### How to complete this task
Exact transcription of the data below is required, without the images.

*** Given data ***

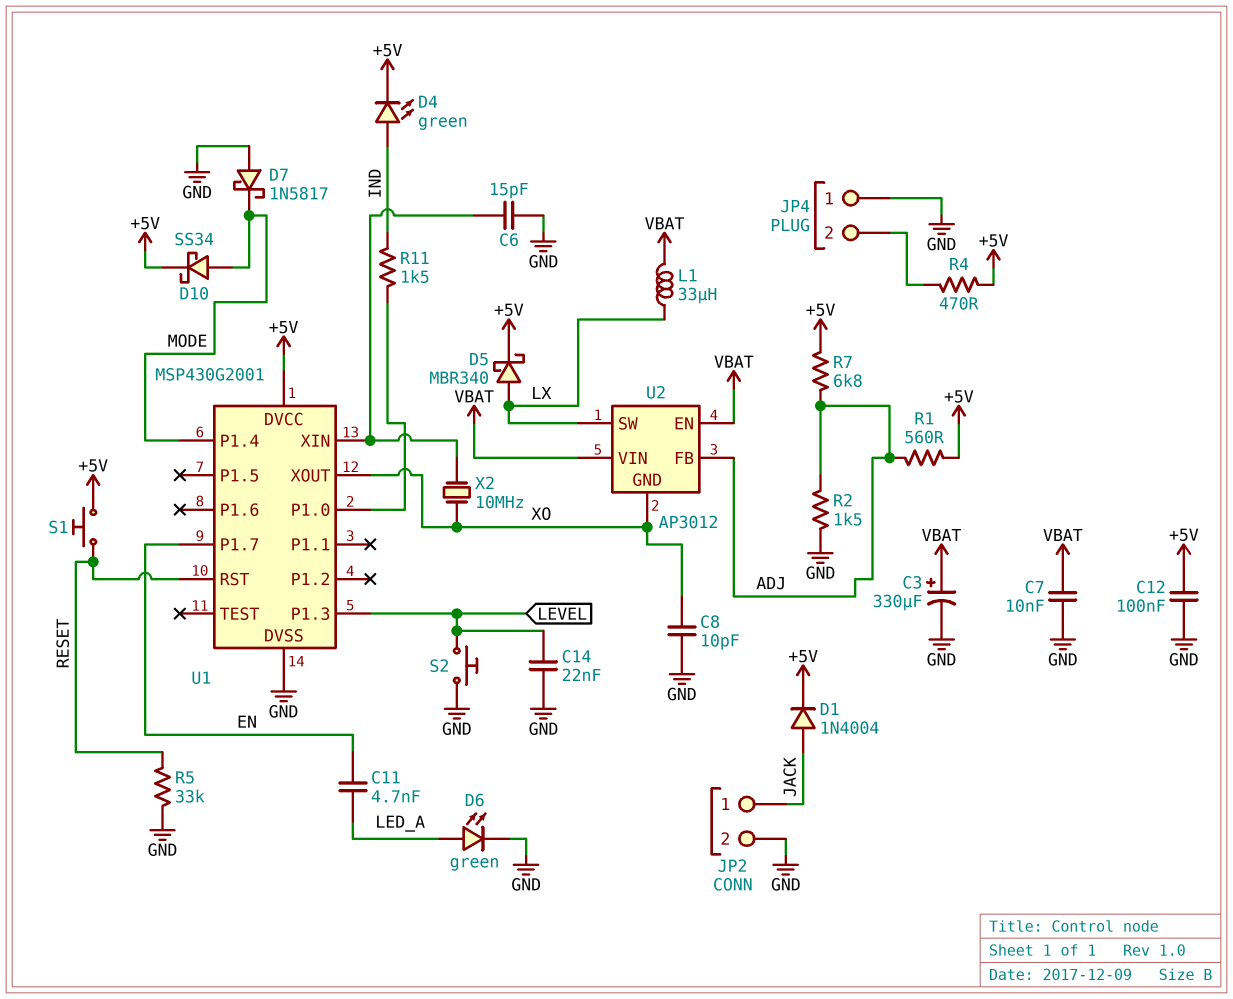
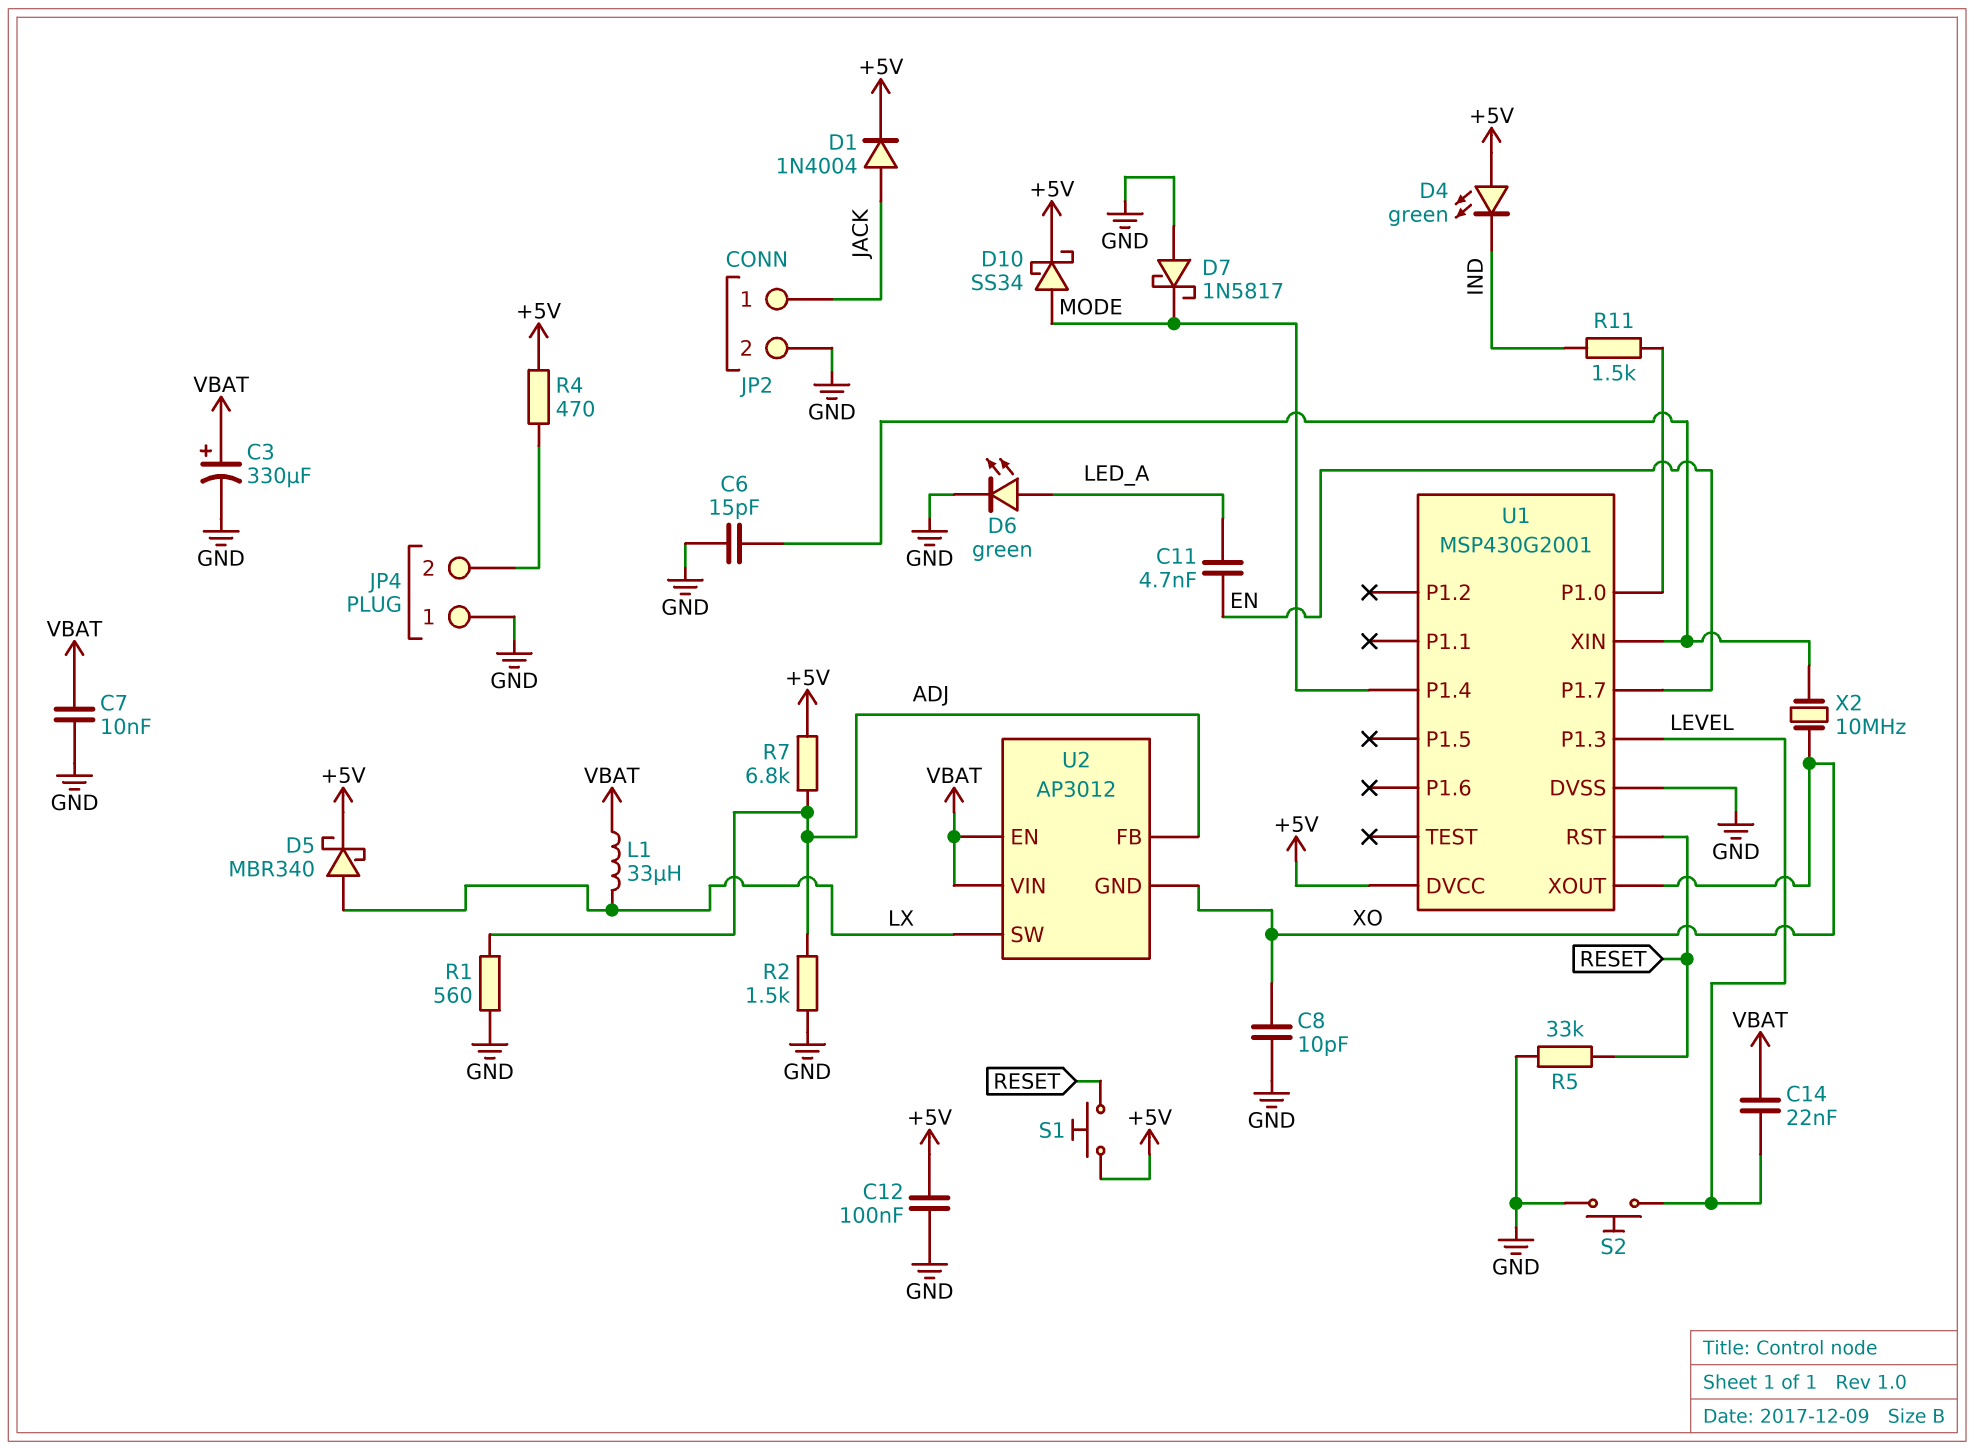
C14: 22nF (GND, LEVEL) -> 22nF (LEVEL, VBAT)
D4: LED green (A IND, K +5V) -> LED green (A +5V, K IND)
R1: 560 (+5V, ADJ) -> 560 (ADJ, GND)

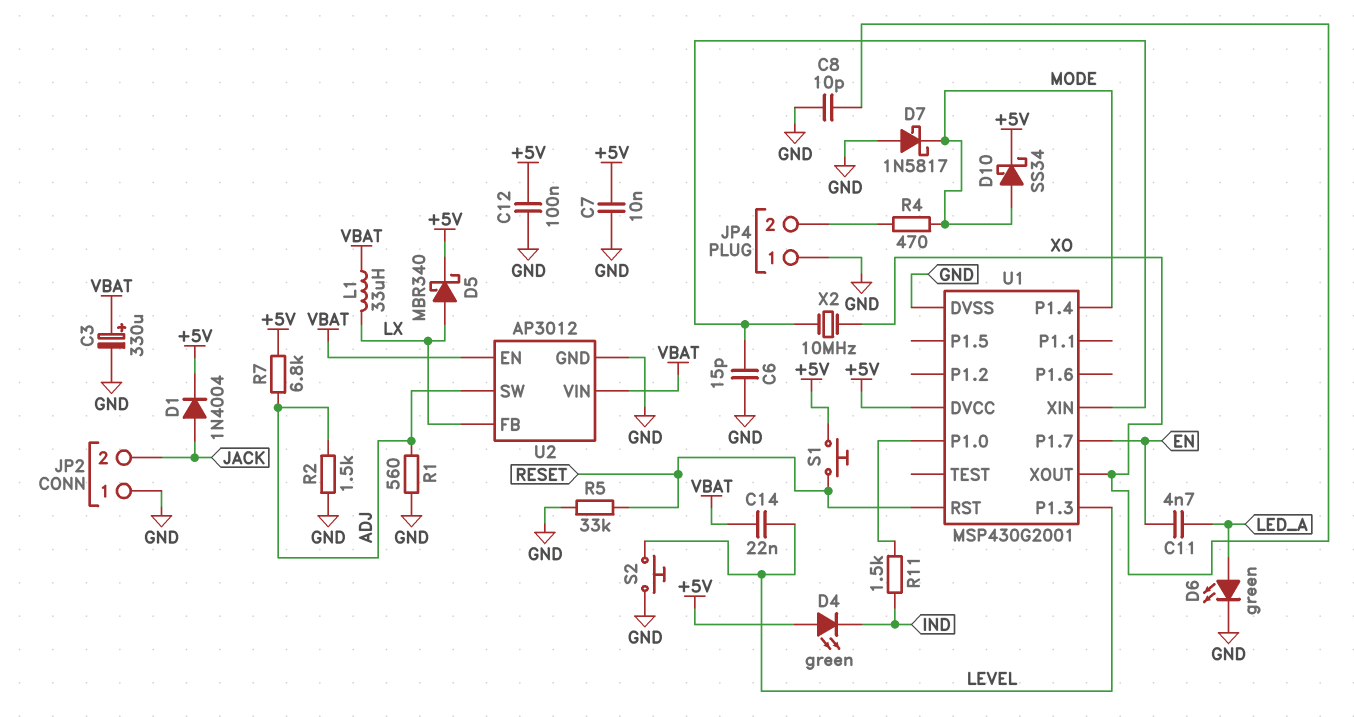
C7: 10nF (GND, VBAT) -> 10nF (+5V, GND)
JP2 pin 1: JACK -> GND
JP2 pin 2: GND -> JACK
R4: 470 (+5V, JP4/2) -> 470 (JP4/2, MODE)
U2 pin FB: ADJ -> LX
U2 pin GND: XO -> GND
U2 pin SW: LX -> ADJ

*** End of Given data ***

### Final answer
C14: 22nF (GND, LEVEL) -> 22nF (LEVEL, VBAT)
D4: LED green (A IND, K +5V) -> LED green (A +5V, K IND)
R1: 560 (+5V, ADJ) -> 560 (ADJ, GND)

C7: 10nF (GND, VBAT) -> 10nF (+5V, GND)
JP2 pin 1: JACK -> GND
JP2 pin 2: GND -> JACK
R4: 470 (+5V, JP4/2) -> 470 (JP4/2, MODE)
U2 pin FB: ADJ -> LX
U2 pin GND: XO -> GND
U2 pin SW: LX -> ADJ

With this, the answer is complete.